TASK PROMPT> A line belongs in the answer if it contains "hangar"; copy every such line from the entries below.

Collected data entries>
——
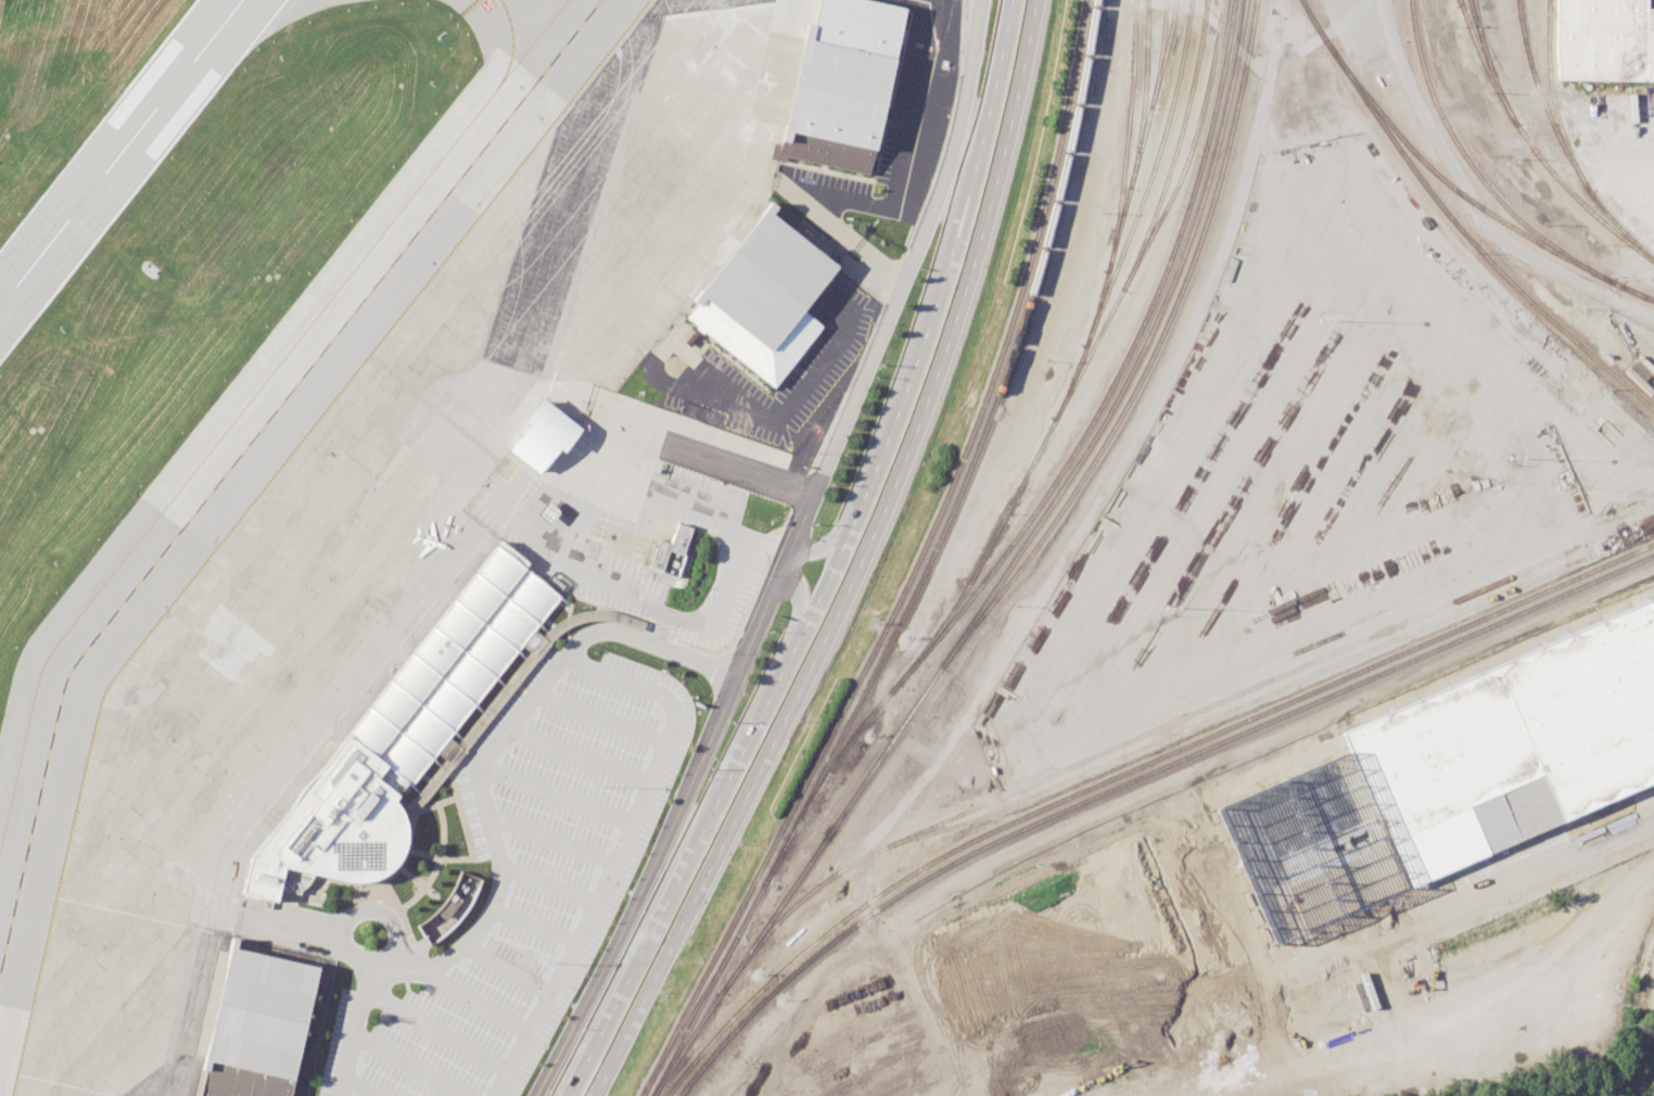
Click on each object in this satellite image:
railway: (1460, 3)
airport taxiway: (63, 7)
building: (857, 25)
railway: (1480, 29)
road: (1221, 32)
building: (1604, 40)
railway: (1163, 53)
road: (1113, 56)
railway: (1489, 64)
railway: (1151, 94)
railway: (1553, 99)
airport hangar: (835, 105)
building: (835, 105)
railway: (1137, 137)
railway: (1561, 143)
railway: (1532, 149)
railway: (1189, 151)
airport runway: (120, 152)
railway: (1471, 167)
railway: (1150, 176)
railway: (1458, 191)
road: (1471, 202)
railway: (1152, 218)
railway: (1455, 224)
road: (852, 235)
road: (951, 260)
road: (966, 290)
railway: (1637, 292)
railway: (1637, 293)
airport hangar: (763, 296)
building: (763, 296)
road: (876, 342)
railway: (1147, 356)
railway: (1119, 367)
building: (1637, 371)
airport taxiway: (245, 404)
airport: (379, 414)
road: (769, 416)
building: (542, 434)
parking lot: (580, 442)
road: (674, 445)
railway: (1033, 455)
railway: (964, 476)
parking lot: (490, 482)
road: (547, 487)
road: (509, 488)
parking lot: (523, 491)
building: (546, 511)
parking lot: (649, 516)
parking lot: (696, 522)
road: (567, 525)
parking lot: (601, 527)
airport apron: (360, 532)
parking lot: (503, 532)
road: (734, 533)
road: (1077, 534)
road: (830, 541)
building: (670, 550)
railway: (912, 567)
parking lot: (716, 571)
parking lot: (634, 572)
railway: (1002, 572)
road: (587, 575)
parking lot: (746, 589)
road: (570, 595)
parking lot: (610, 599)
road: (798, 606)
road: (1360, 626)
road: (656, 631)
road: (737, 633)
road: (566, 634)
road: (534, 639)
parking lot: (537, 667)
road: (511, 682)
road: (522, 689)
railway: (1235, 708)
road: (600, 717)
building: (478, 723)
parking lot: (491, 724)
building: (399, 735)
railway: (1128, 740)
building: (1516, 741)
road: (449, 746)
road: (578, 755)
road: (733, 770)
railway: (1129, 770)
road: (425, 776)
railway: (1137, 778)
road: (467, 792)
road: (557, 794)
road: (402, 803)
road: (484, 808)
road: (439, 810)
parking lot: (470, 815)
road: (460, 817)
road: (723, 832)
road: (550, 838)
road: (621, 851)
road: (451, 857)
road: (1560, 864)
road: (410, 876)
road: (323, 878)
road: (548, 882)
parking lot: (542, 884)
road: (643, 889)
road: (377, 893)
flagpole: (434, 895)
road: (398, 906)
building: (449, 906)
road: (341, 923)
road: (533, 926)
road: (291, 927)
road: (405, 953)
road: (377, 967)
road: (507, 967)
road: (403, 975)
road: (405, 984)
road: (476, 999)
railway: (694, 1008)
railway: (699, 1008)
road: (1452, 1015)
airport hangar: (256, 1026)
building: (256, 1026)
road: (436, 1030)
parking lot: (335, 1041)
road: (586, 1061)
road: (409, 1063)
road: (358, 1086)

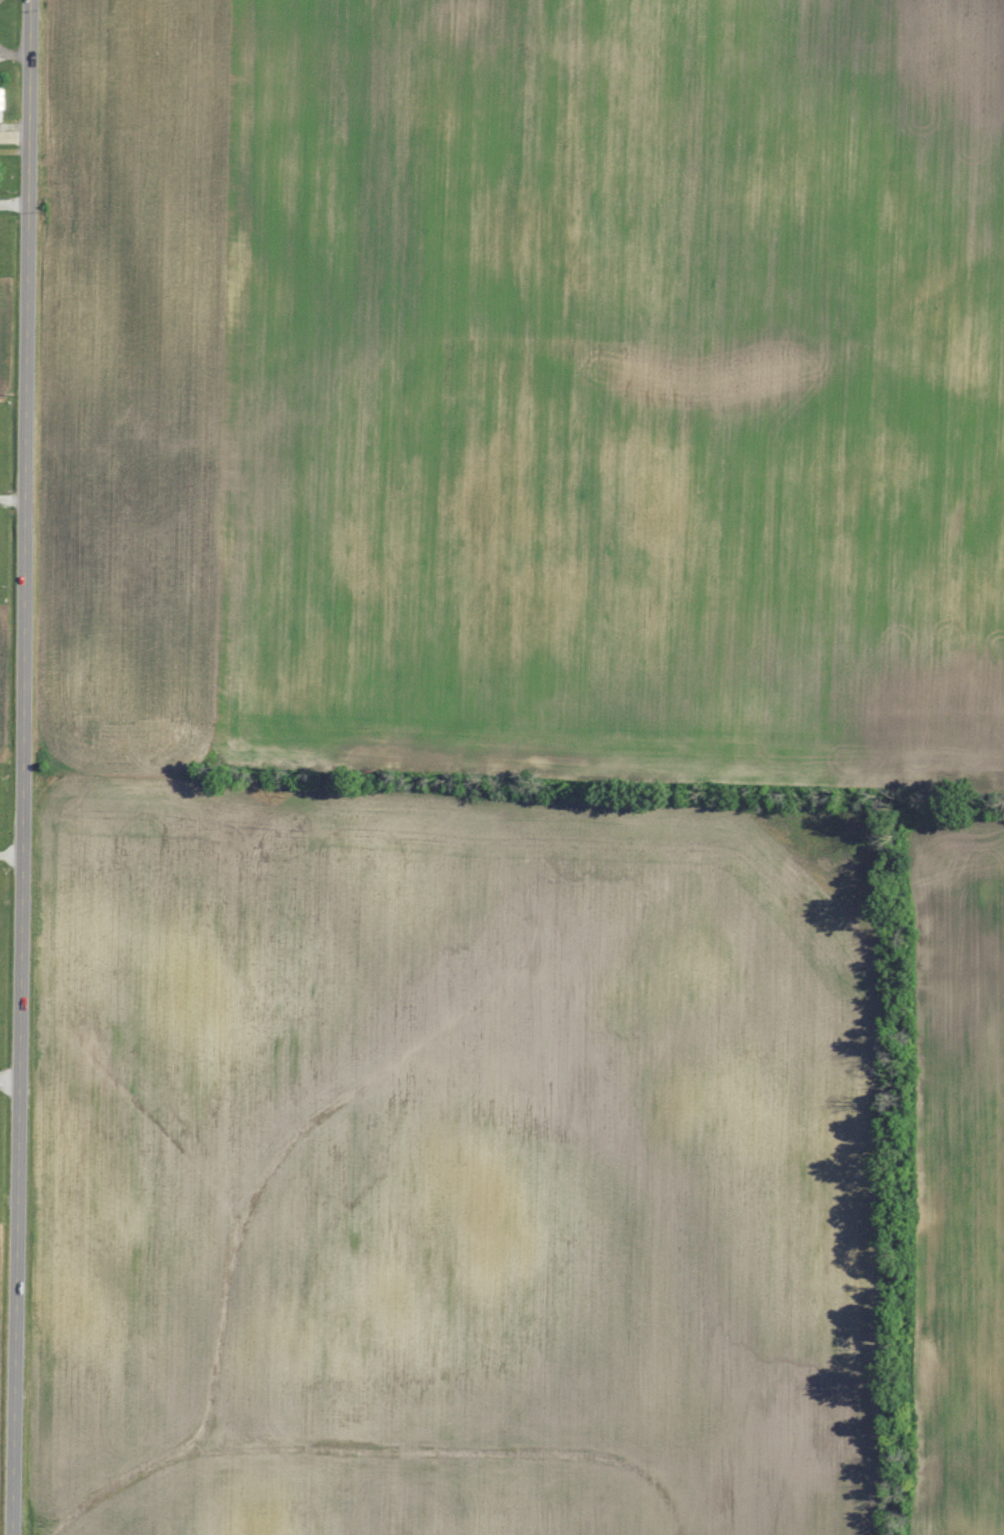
——
COMPLETED TASK>
airport hangar: (835, 105)
airport hangar: (763, 296)
airport hangar: (256, 1026)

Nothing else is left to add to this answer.